DIRECTIONS FOR THIS TASK
Going down the data below, set down exactly the line with "yellow line: (227, 344) -> (335, 280), moved" and each line after it through the line with "yellow trapezoid: (224, 789)"; no other lines.

EXTRACTED RECORDS
"""
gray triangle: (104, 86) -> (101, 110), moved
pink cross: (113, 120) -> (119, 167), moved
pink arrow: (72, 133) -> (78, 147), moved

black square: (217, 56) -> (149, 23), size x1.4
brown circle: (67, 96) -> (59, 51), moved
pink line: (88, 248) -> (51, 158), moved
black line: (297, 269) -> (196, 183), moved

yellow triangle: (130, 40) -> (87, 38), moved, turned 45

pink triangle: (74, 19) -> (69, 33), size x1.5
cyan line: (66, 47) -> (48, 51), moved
"""
"""
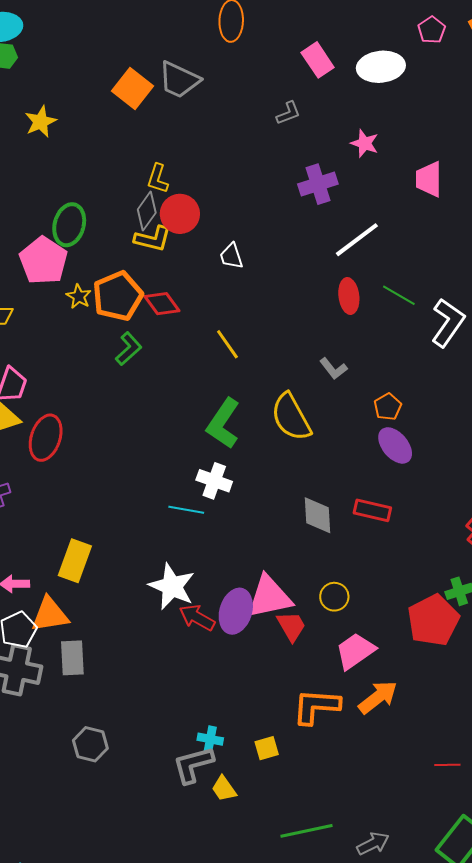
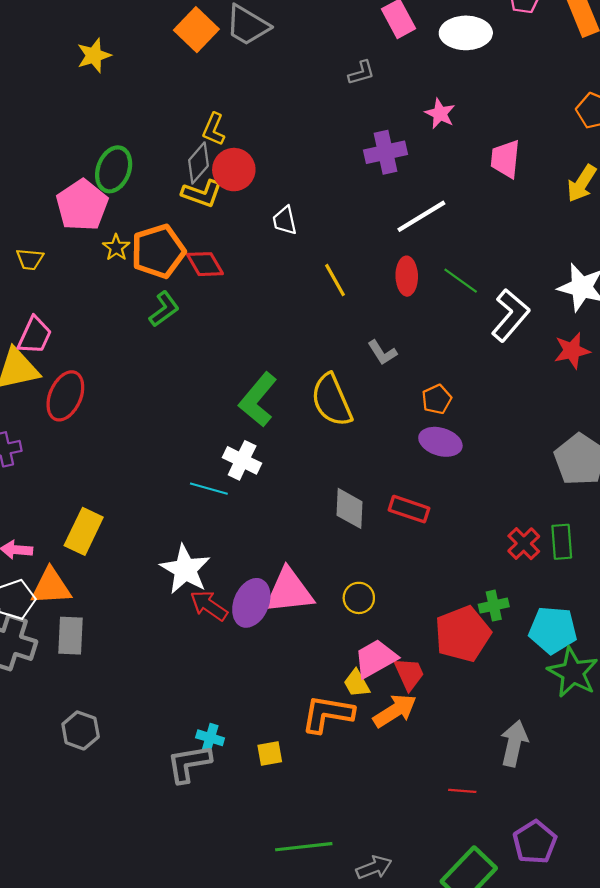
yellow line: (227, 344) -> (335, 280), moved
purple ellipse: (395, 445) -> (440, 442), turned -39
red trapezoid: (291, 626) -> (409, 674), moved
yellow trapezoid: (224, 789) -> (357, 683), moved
"""
RESPONSE TO THE TASK
yellow line: (227, 344) -> (335, 280), moved
purple ellipse: (395, 445) -> (440, 442), turned -39
red trapezoid: (291, 626) -> (409, 674), moved
yellow trapezoid: (224, 789) -> (357, 683), moved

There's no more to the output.